Records contained in a dataset:
• • • • • • •

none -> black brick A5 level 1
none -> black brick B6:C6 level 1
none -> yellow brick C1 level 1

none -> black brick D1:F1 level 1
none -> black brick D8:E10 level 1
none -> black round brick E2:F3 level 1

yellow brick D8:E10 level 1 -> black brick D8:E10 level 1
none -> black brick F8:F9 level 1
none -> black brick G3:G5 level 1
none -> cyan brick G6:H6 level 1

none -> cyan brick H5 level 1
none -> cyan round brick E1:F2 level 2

• • • • • • •

Task goal: From the records above, please extract every line and repeat it exactly.

Final answer:
none -> black brick A5 level 1
none -> black brick B6:C6 level 1
none -> yellow brick C1 level 1

none -> black brick D1:F1 level 1
none -> black brick D8:E10 level 1
none -> black round brick E2:F3 level 1

yellow brick D8:E10 level 1 -> black brick D8:E10 level 1
none -> black brick F8:F9 level 1
none -> black brick G3:G5 level 1
none -> cyan brick G6:H6 level 1

none -> cyan brick H5 level 1
none -> cyan round brick E1:F2 level 2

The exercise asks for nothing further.